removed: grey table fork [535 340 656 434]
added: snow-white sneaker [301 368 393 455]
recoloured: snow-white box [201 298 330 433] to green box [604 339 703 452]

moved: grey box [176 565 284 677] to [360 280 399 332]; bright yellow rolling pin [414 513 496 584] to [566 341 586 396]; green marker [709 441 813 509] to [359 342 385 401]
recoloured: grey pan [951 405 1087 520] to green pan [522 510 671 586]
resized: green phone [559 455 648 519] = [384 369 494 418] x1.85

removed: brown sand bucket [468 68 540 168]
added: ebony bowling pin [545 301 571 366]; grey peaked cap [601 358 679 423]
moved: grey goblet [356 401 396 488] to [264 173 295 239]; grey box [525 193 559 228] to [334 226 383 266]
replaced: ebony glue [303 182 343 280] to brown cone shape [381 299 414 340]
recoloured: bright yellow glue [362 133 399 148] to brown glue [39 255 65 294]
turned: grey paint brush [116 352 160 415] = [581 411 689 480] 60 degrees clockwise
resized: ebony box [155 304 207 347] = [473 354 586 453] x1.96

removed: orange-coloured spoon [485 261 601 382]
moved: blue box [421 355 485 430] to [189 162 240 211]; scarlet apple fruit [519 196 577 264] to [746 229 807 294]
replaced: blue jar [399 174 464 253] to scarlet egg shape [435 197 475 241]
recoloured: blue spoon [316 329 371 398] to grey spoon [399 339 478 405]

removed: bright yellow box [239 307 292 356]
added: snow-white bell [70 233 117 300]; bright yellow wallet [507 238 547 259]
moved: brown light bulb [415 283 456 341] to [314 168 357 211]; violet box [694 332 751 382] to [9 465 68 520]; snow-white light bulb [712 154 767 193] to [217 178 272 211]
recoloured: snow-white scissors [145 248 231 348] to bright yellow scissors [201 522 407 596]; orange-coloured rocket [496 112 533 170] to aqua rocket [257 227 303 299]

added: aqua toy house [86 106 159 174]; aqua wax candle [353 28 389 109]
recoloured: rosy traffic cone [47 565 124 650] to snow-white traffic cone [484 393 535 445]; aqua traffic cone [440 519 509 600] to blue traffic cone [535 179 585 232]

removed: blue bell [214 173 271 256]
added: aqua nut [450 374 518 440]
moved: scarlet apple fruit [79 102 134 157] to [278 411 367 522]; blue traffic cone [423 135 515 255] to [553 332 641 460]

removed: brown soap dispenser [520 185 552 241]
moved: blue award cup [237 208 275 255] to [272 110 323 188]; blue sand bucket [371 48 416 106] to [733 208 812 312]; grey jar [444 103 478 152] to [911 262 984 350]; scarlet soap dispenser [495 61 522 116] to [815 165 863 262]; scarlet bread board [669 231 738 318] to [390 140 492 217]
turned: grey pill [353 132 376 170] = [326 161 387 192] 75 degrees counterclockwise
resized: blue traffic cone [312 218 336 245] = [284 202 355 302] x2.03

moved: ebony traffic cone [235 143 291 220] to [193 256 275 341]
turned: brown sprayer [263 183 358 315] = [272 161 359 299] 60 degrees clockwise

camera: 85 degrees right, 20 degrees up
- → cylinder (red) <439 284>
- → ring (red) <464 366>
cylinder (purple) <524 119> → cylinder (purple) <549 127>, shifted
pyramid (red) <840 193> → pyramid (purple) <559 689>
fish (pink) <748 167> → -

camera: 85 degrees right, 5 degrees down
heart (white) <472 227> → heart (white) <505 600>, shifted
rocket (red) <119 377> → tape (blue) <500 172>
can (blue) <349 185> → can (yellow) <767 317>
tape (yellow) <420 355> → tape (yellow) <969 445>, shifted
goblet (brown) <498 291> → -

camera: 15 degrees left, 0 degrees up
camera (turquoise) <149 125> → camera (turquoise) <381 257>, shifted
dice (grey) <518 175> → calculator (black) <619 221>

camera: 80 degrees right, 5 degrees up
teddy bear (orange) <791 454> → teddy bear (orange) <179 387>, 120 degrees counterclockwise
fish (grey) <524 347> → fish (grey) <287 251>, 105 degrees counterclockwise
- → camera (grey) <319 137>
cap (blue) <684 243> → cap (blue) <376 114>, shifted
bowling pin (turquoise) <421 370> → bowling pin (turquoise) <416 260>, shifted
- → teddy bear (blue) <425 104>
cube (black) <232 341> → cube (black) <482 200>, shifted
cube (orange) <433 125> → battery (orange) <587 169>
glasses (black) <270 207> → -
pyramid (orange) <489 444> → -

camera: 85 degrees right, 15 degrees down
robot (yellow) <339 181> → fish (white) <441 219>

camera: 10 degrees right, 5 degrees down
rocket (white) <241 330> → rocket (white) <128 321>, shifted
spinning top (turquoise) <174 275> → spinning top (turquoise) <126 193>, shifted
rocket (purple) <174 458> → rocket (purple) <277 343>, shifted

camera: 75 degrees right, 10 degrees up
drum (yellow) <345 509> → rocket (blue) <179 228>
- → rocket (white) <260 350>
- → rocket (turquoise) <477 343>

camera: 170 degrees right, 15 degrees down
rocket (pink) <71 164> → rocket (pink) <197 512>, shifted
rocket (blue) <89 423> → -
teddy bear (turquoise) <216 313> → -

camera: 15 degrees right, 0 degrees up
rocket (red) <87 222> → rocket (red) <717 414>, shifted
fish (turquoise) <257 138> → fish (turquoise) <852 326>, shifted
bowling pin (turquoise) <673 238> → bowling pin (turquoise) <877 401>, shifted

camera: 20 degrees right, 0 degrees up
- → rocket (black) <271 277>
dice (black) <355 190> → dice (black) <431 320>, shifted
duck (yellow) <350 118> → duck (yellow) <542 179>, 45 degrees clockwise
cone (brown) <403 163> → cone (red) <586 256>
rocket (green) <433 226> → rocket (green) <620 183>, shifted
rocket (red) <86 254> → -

◆ **YOUR ASSIGNMENT**: The material above must be returned word for word, complete.

◆ **ANSWER SPACE**:
removed: grey table fork [535 340 656 434]
added: snow-white sneaker [301 368 393 455]
recoloured: snow-white box [201 298 330 433] to green box [604 339 703 452]

moved: grey box [176 565 284 677] to [360 280 399 332]; bright yellow rolling pin [414 513 496 584] to [566 341 586 396]; green marker [709 441 813 509] to [359 342 385 401]
recoloured: grey pan [951 405 1087 520] to green pan [522 510 671 586]
resized: green phone [559 455 648 519] = [384 369 494 418] x1.85

removed: brown sand bucket [468 68 540 168]
added: ebony bowling pin [545 301 571 366]; grey peaked cap [601 358 679 423]
moved: grey goblet [356 401 396 488] to [264 173 295 239]; grey box [525 193 559 228] to [334 226 383 266]
replaced: ebony glue [303 182 343 280] to brown cone shape [381 299 414 340]
recoloured: bright yellow glue [362 133 399 148] to brown glue [39 255 65 294]
turned: grey paint brush [116 352 160 415] = [581 411 689 480] 60 degrees clockwise
resized: ebony box [155 304 207 347] = [473 354 586 453] x1.96

removed: orange-coloured spoon [485 261 601 382]
moved: blue box [421 355 485 430] to [189 162 240 211]; scarlet apple fruit [519 196 577 264] to [746 229 807 294]
replaced: blue jar [399 174 464 253] to scarlet egg shape [435 197 475 241]
recoloured: blue spoon [316 329 371 398] to grey spoon [399 339 478 405]

removed: bright yellow box [239 307 292 356]
added: snow-white bell [70 233 117 300]; bright yellow wallet [507 238 547 259]
moved: brown light bulb [415 283 456 341] to [314 168 357 211]; violet box [694 332 751 382] to [9 465 68 520]; snow-white light bulb [712 154 767 193] to [217 178 272 211]
recoloured: snow-white scissors [145 248 231 348] to bright yellow scissors [201 522 407 596]; orange-coloured rocket [496 112 533 170] to aqua rocket [257 227 303 299]

added: aqua toy house [86 106 159 174]; aqua wax candle [353 28 389 109]
recoloured: rosy traffic cone [47 565 124 650] to snow-white traffic cone [484 393 535 445]; aqua traffic cone [440 519 509 600] to blue traffic cone [535 179 585 232]

removed: blue bell [214 173 271 256]
added: aqua nut [450 374 518 440]
moved: scarlet apple fruit [79 102 134 157] to [278 411 367 522]; blue traffic cone [423 135 515 255] to [553 332 641 460]

removed: brown soap dispenser [520 185 552 241]
moved: blue award cup [237 208 275 255] to [272 110 323 188]; blue sand bucket [371 48 416 106] to [733 208 812 312]; grey jar [444 103 478 152] to [911 262 984 350]; scarlet soap dispenser [495 61 522 116] to [815 165 863 262]; scarlet bread board [669 231 738 318] to [390 140 492 217]
turned: grey pill [353 132 376 170] = [326 161 387 192] 75 degrees counterclockwise
resized: blue traffic cone [312 218 336 245] = [284 202 355 302] x2.03

moved: ebony traffic cone [235 143 291 220] to [193 256 275 341]
turned: brown sprayer [263 183 358 315] = [272 161 359 299] 60 degrees clockwise

camera: 85 degrees right, 20 degrees up
- → cylinder (red) <439 284>
- → ring (red) <464 366>
cylinder (purple) <524 119> → cylinder (purple) <549 127>, shifted
pyramid (red) <840 193> → pyramid (purple) <559 689>
fish (pink) <748 167> → -

camera: 85 degrees right, 5 degrees down
heart (white) <472 227> → heart (white) <505 600>, shifted
rocket (red) <119 377> → tape (blue) <500 172>
can (blue) <349 185> → can (yellow) <767 317>
tape (yellow) <420 355> → tape (yellow) <969 445>, shifted
goblet (brown) <498 291> → -

camera: 15 degrees left, 0 degrees up
camera (turquoise) <149 125> → camera (turquoise) <381 257>, shifted
dice (grey) <518 175> → calculator (black) <619 221>

camera: 80 degrees right, 5 degrees up
teddy bear (orange) <791 454> → teddy bear (orange) <179 387>, 120 degrees counterclockwise
fish (grey) <524 347> → fish (grey) <287 251>, 105 degrees counterclockwise
- → camera (grey) <319 137>
cap (blue) <684 243> → cap (blue) <376 114>, shifted
bowling pin (turquoise) <421 370> → bowling pin (turquoise) <416 260>, shifted
- → teddy bear (blue) <425 104>
cube (black) <232 341> → cube (black) <482 200>, shifted
cube (orange) <433 125> → battery (orange) <587 169>
glasses (black) <270 207> → -
pyramid (orange) <489 444> → -

camera: 85 degrees right, 15 degrees down
robot (yellow) <339 181> → fish (white) <441 219>

camera: 10 degrees right, 5 degrees down
rocket (white) <241 330> → rocket (white) <128 321>, shifted
spinning top (turquoise) <174 275> → spinning top (turquoise) <126 193>, shifted
rocket (purple) <174 458> → rocket (purple) <277 343>, shifted

camera: 75 degrees right, 10 degrees up
drum (yellow) <345 509> → rocket (blue) <179 228>
- → rocket (white) <260 350>
- → rocket (turquoise) <477 343>

camera: 170 degrees right, 15 degrees down
rocket (pink) <71 164> → rocket (pink) <197 512>, shifted
rocket (blue) <89 423> → -
teddy bear (turquoise) <216 313> → -

camera: 15 degrees right, 0 degrees up
rocket (red) <87 222> → rocket (red) <717 414>, shifted
fish (turquoise) <257 138> → fish (turquoise) <852 326>, shifted
bowling pin (turquoise) <673 238> → bowling pin (turquoise) <877 401>, shifted

camera: 20 degrees right, 0 degrees up
- → rocket (black) <271 277>
dice (black) <355 190> → dice (black) <431 320>, shifted
duck (yellow) <350 118> → duck (yellow) <542 179>, 45 degrees clockwise
cone (brown) <403 163> → cone (red) <586 256>
rocket (green) <433 226> → rocket (green) <620 183>, shifted
rocket (red) <86 254> → -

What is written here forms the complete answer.